The data: Begin

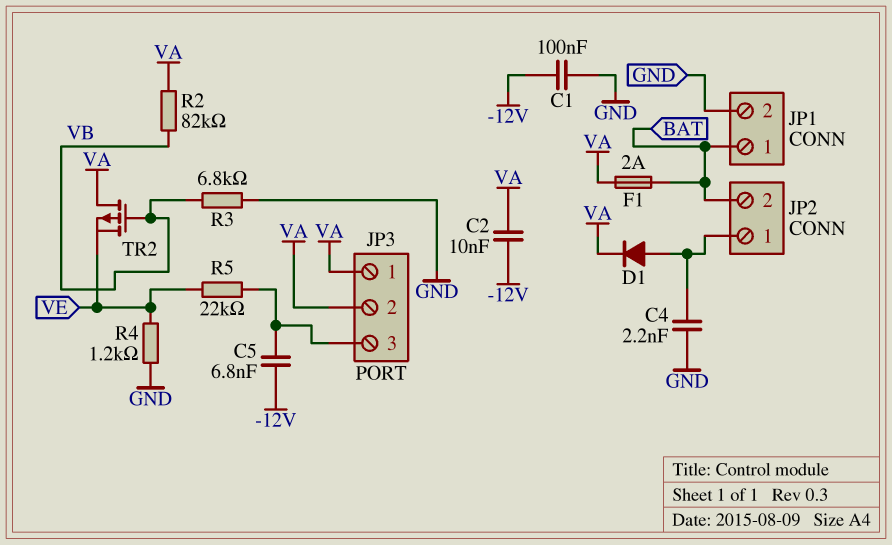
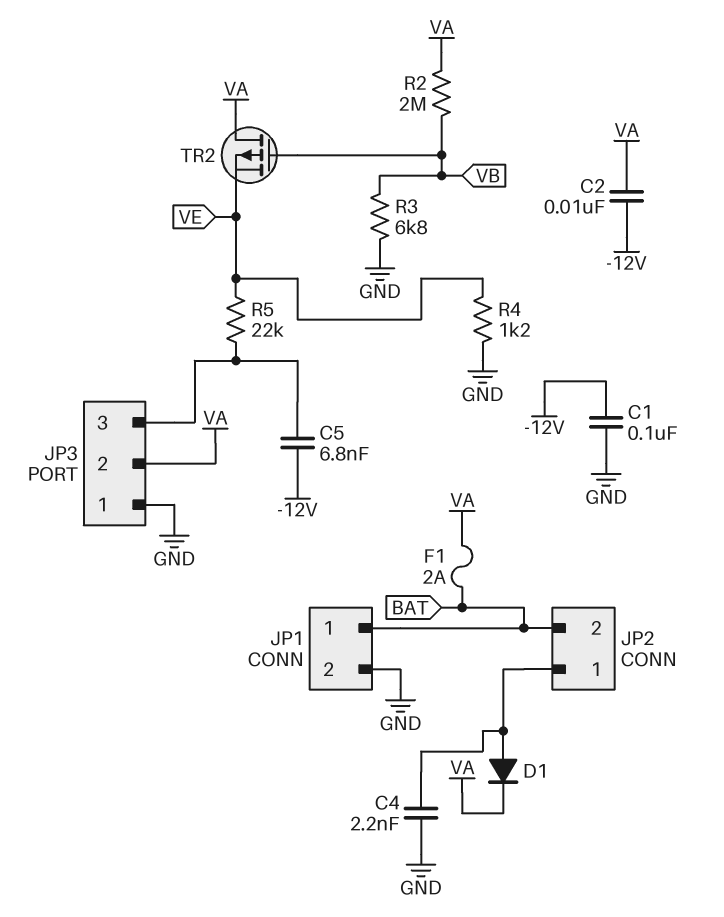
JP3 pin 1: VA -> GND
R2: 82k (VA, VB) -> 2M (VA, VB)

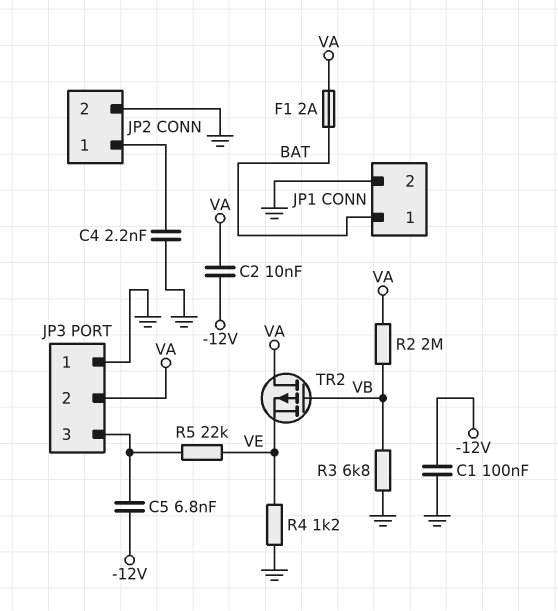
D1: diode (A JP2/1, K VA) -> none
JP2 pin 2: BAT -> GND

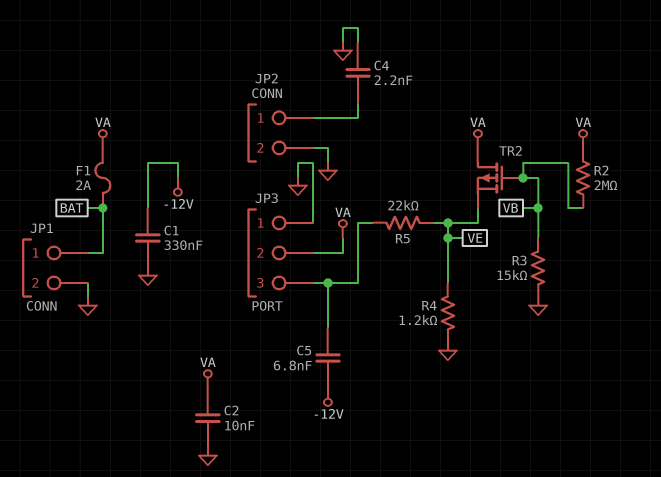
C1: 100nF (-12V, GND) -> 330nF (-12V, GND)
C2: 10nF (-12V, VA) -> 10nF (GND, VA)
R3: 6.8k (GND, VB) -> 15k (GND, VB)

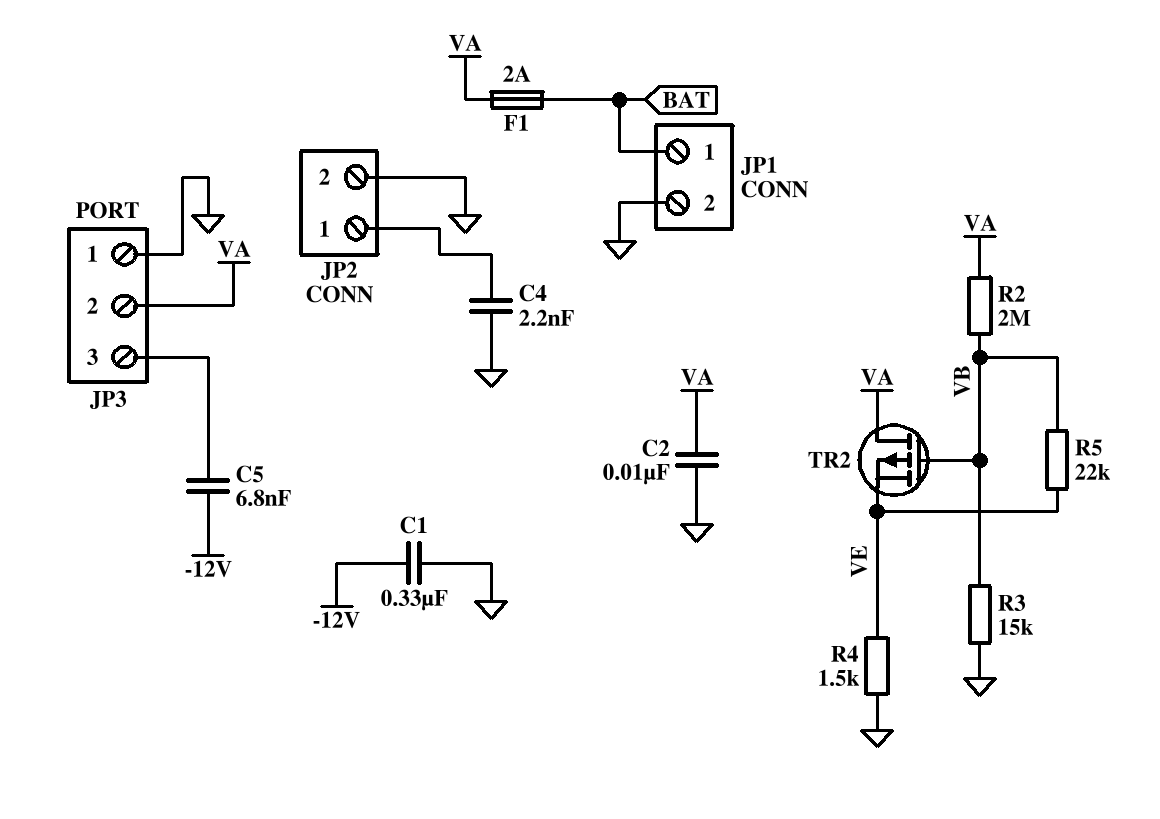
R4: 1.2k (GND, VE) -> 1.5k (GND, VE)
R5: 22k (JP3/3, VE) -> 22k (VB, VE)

The data: End

» **What you will do**: A faithful, word-for-word copy of the data is needed; the pictures should not appear in it.

» **Exercise answer**:
JP3 pin 1: VA -> GND
R2: 82k (VA, VB) -> 2M (VA, VB)

D1: diode (A JP2/1, K VA) -> none
JP2 pin 2: BAT -> GND

C1: 100nF (-12V, GND) -> 330nF (-12V, GND)
C2: 10nF (-12V, VA) -> 10nF (GND, VA)
R3: 6.8k (GND, VB) -> 15k (GND, VB)

R4: 1.2k (GND, VE) -> 1.5k (GND, VE)
R5: 22k (JP3/3, VE) -> 22k (VB, VE)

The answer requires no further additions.